■ ASSIGNMENT ■
For the data below, report how many lines include the word "green", and write nothing else.
SOURCE DATA START
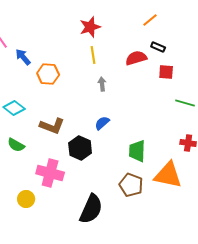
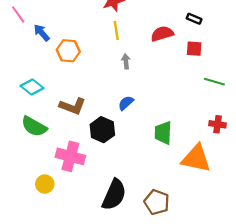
black rectangle: (158, 47) -> (194, 19), moved
green semicircle: (16, 145) -> (34, 126), size x1.4
brown pentagon: (131, 185) -> (157, 202), moved

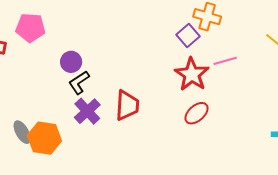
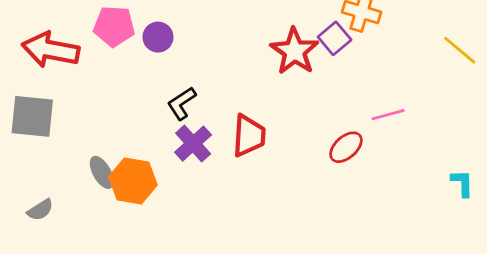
pink line: (225, 61) -> (388, 115), moved
purple circle: (71, 62) -> (158, 37), moved
red star: (192, 74) -> (294, 51), moved

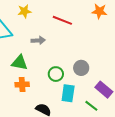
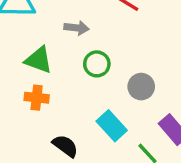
green circle: (56, 74) -> (97, 64), moved
cyan rectangle: (68, 93) -> (112, 126), turned -60

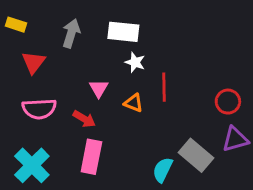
SOURCE DATA END
■ SOLUTION ■
2